Image comparison data
------------------------------------------------
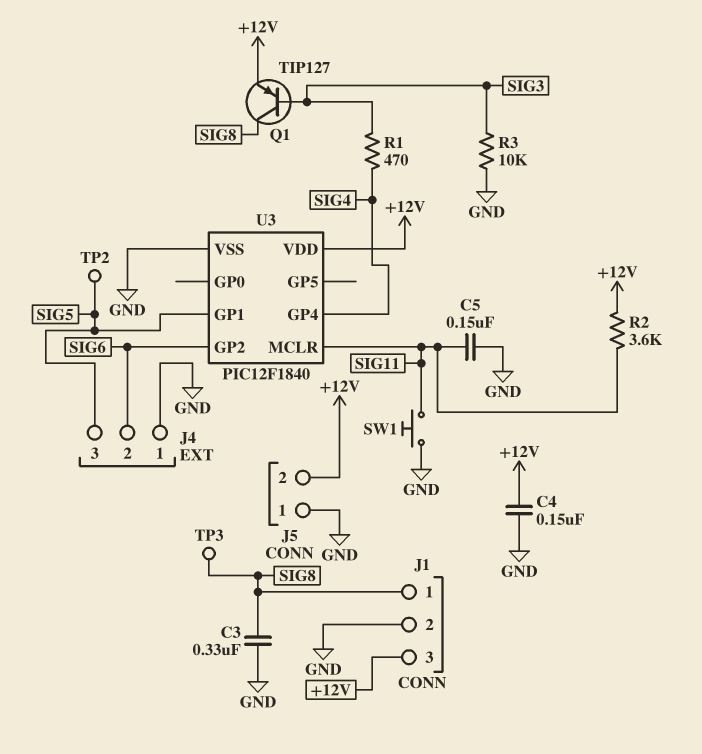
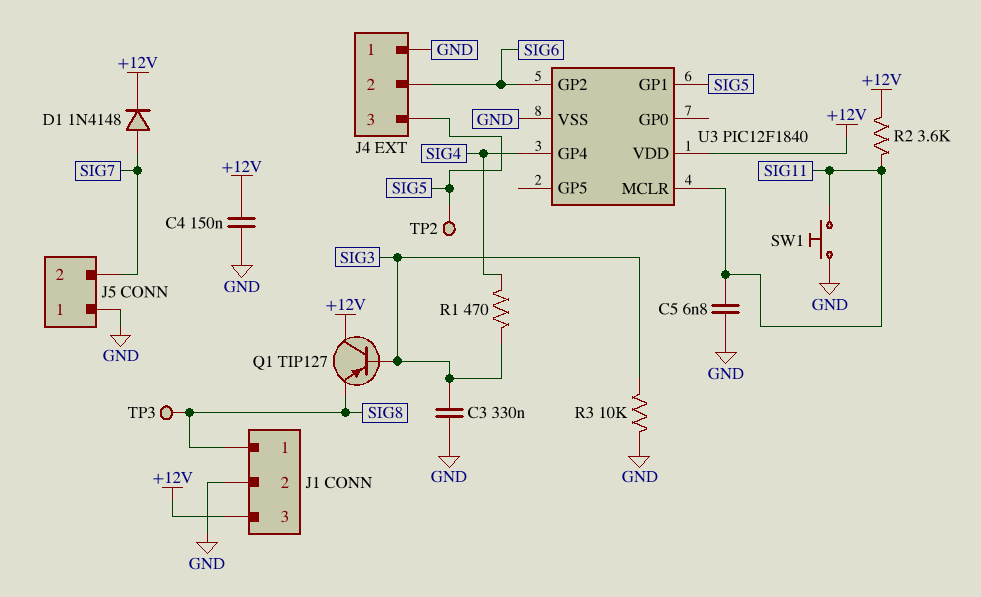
C3: 330nF (GND, SIG8) -> 330nF (GND, SIG3)
C5: 150nF (GND, SIG11) -> 6.8nF (GND, SIG11)
D1: none -> diode 1N4148 (A SIG7, K +12V)
J5 pin 2: +12V -> SIG7
Q1: PNP TIP127 (B SIG3, C SIG8, E +12V) -> PNP TIP127 (B SIG3, C +12V, E SIG8)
------------------------------------------------
◆ EXERCISE: With the line that contains "J5 pin 2: +12V -> SIG7" as the start, output every line through the end of the entries exactly. Add no other lines.

◆ RESPONSE:
J5 pin 2: +12V -> SIG7
Q1: PNP TIP127 (B SIG3, C SIG8, E +12V) -> PNP TIP127 (B SIG3, C +12V, E SIG8)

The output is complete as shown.